Coordinate-based change listings
______________________________
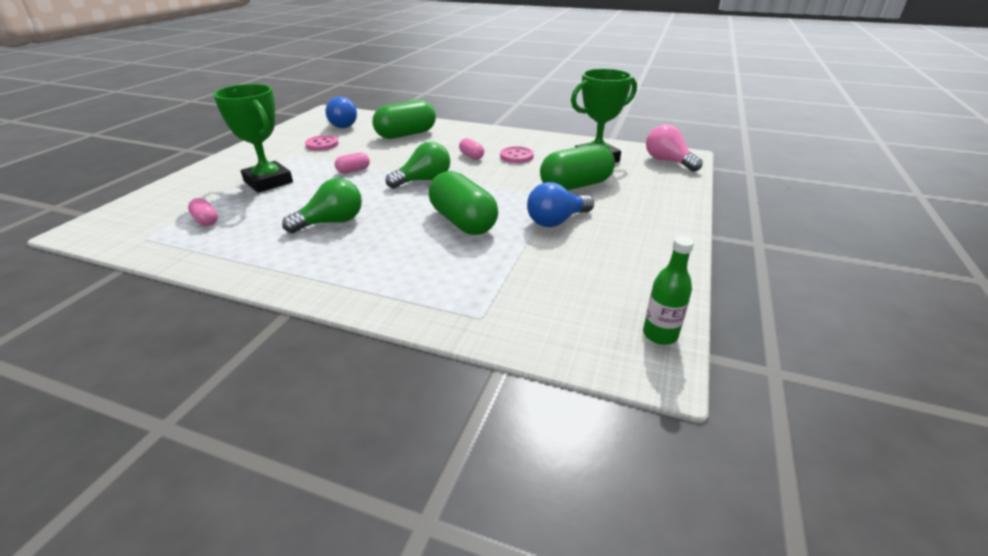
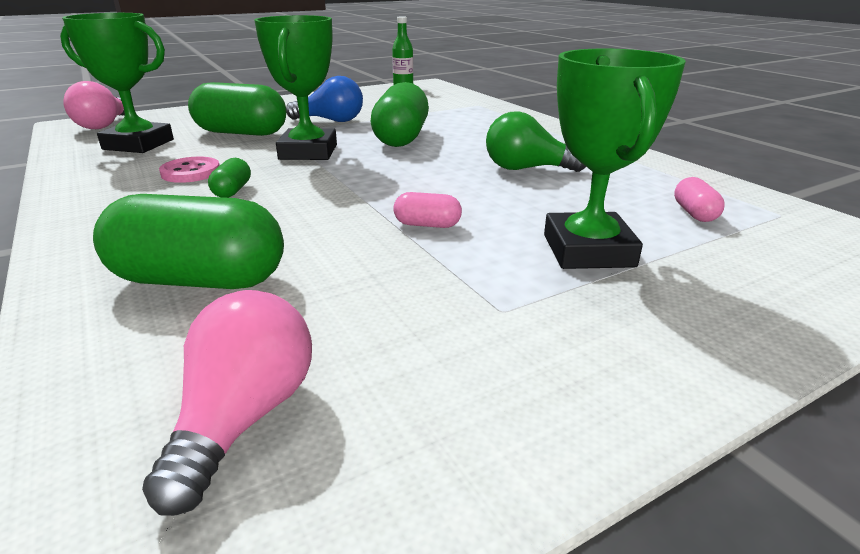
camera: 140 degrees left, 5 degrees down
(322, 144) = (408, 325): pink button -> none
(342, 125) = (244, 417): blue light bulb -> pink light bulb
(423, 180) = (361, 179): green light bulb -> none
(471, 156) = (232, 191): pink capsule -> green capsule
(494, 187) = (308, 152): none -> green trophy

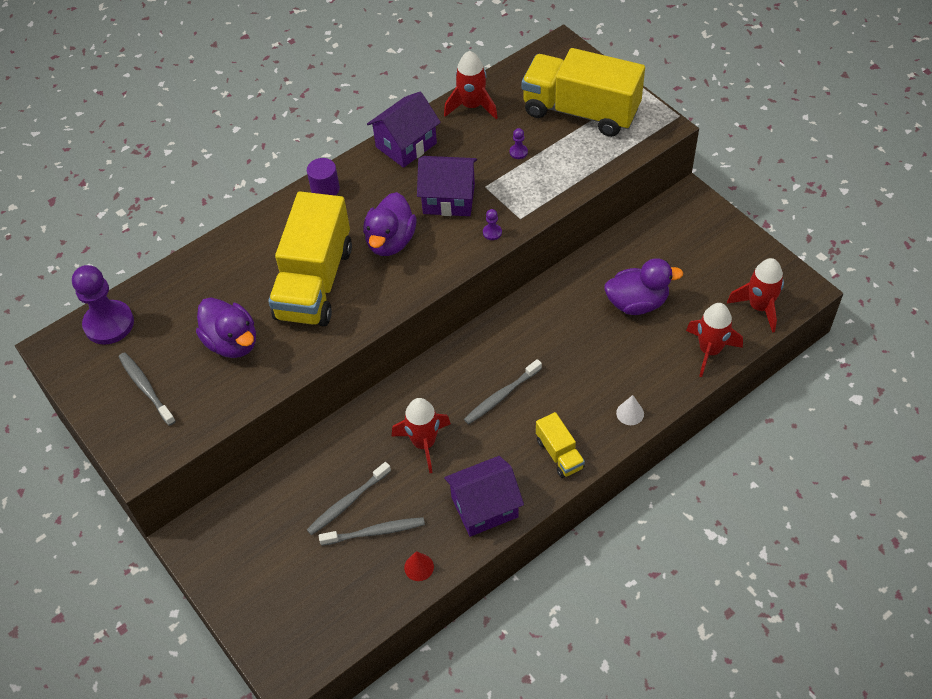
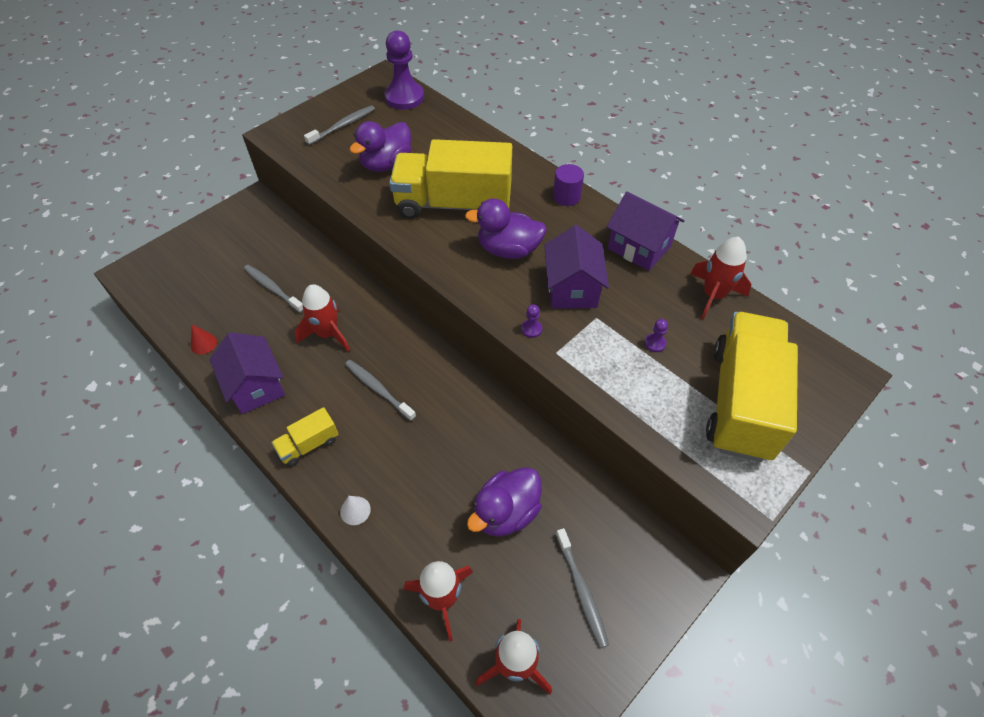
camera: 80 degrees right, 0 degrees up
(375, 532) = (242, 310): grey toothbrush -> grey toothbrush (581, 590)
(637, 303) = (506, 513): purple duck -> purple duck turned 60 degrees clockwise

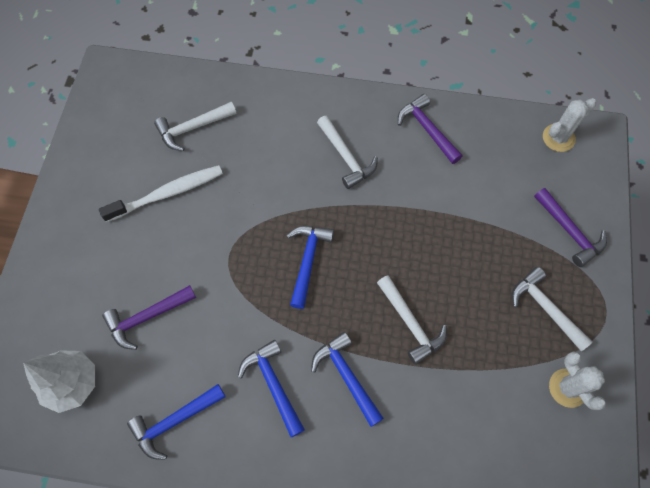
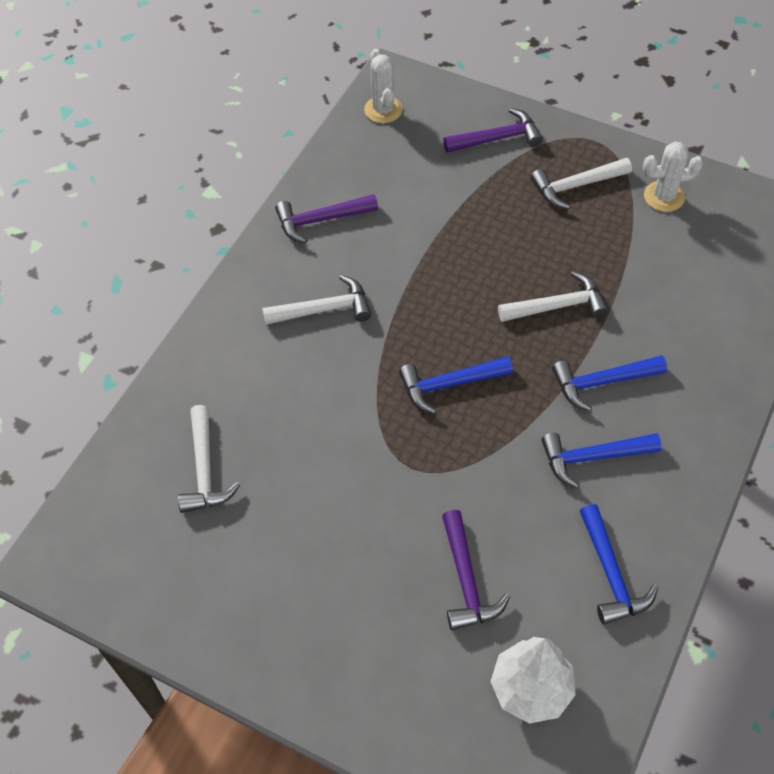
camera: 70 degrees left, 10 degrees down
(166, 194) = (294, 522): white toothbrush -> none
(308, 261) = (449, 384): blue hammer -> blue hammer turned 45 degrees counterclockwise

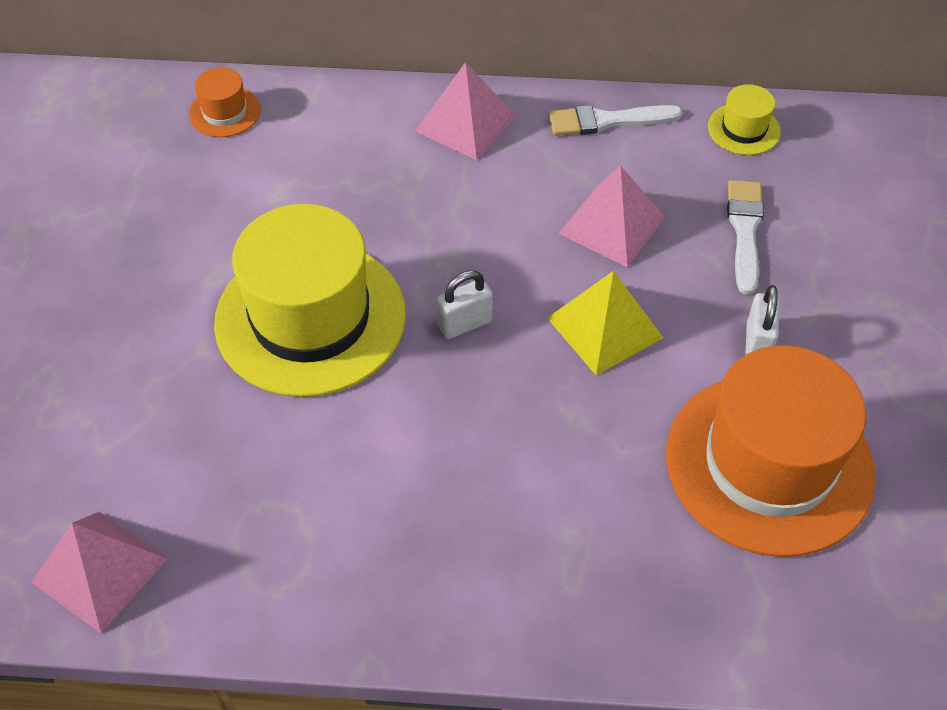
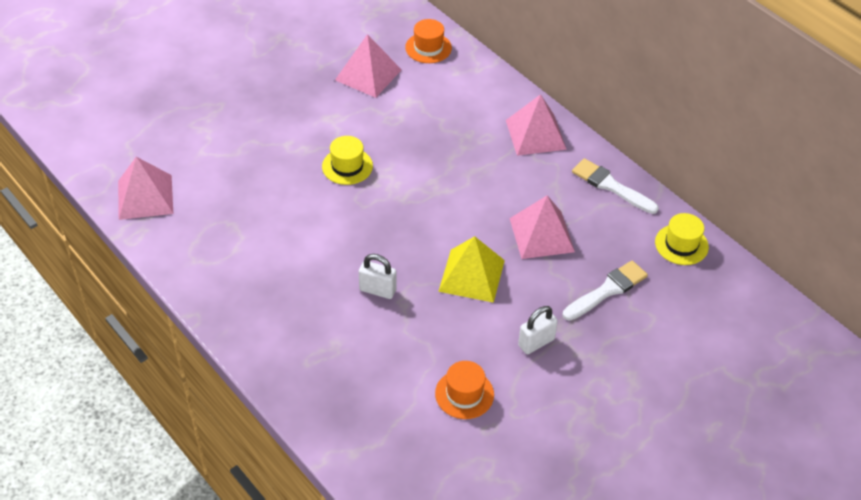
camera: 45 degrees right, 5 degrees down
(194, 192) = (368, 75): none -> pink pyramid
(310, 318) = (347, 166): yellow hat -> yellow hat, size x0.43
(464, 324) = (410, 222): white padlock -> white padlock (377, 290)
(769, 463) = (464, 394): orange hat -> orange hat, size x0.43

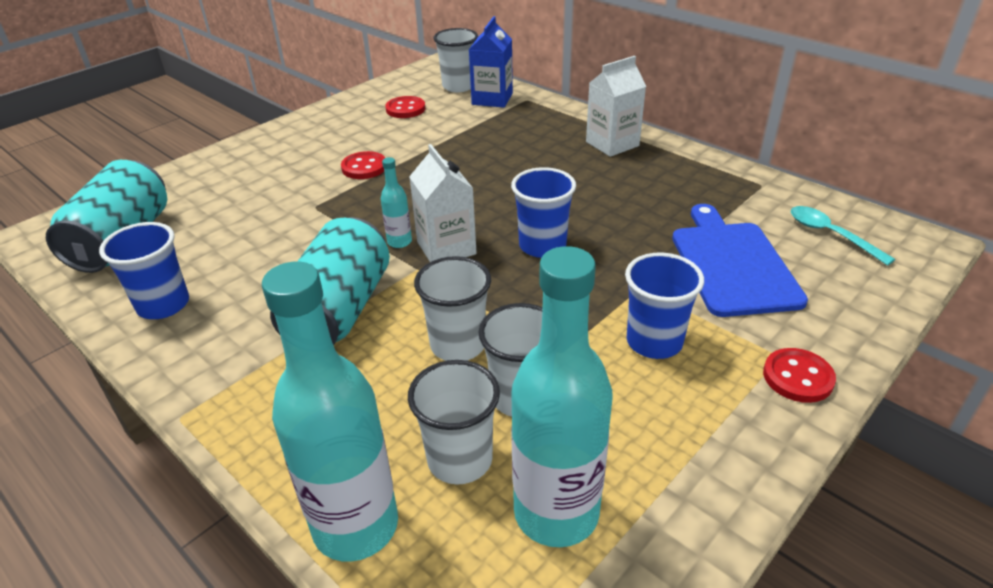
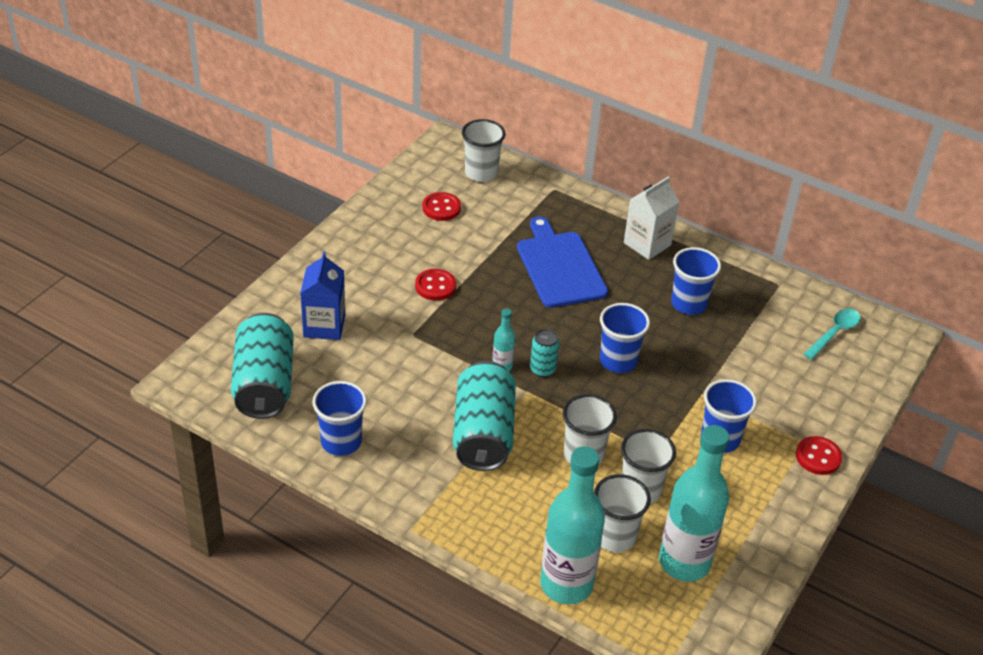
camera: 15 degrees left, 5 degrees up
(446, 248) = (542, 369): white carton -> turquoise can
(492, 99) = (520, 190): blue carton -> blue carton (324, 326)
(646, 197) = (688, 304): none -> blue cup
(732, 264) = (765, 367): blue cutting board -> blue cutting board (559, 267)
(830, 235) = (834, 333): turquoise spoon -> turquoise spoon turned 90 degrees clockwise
______________________________
→ **What you are asked to do**
The lines to reproduce run from the one above containing "(166, 194) = (294, 522): white" through the one containing "(194, 192) = (368, 75): none -> pink pyramid". Copy them exactly and leave out all pictures.

→ **Reply to the task**
(166, 194) = (294, 522): white toothbrush -> none
(308, 261) = (449, 384): blue hammer -> blue hammer turned 45 degrees counterclockwise

camera: 45 degrees right, 5 degrees down
(194, 192) = (368, 75): none -> pink pyramid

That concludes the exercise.